--- AVAILABLE DATA ---

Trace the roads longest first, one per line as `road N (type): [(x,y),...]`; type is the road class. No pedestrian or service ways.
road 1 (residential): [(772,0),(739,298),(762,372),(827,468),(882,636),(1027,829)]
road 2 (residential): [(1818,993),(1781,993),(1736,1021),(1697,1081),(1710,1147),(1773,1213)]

---

* TASK TO CARRY OUT
The answer must be the full listing, repeated word for word.

* RESULT
Trace the roads longest first, one per line as `road N (type): [(x,y),...]`; type is the road class. No pedestrian or service ways.
road 1 (residential): [(772,0),(739,298),(762,372),(827,468),(882,636),(1027,829)]
road 2 (residential): [(1818,993),(1781,993),(1736,1021),(1697,1081),(1710,1147),(1773,1213)]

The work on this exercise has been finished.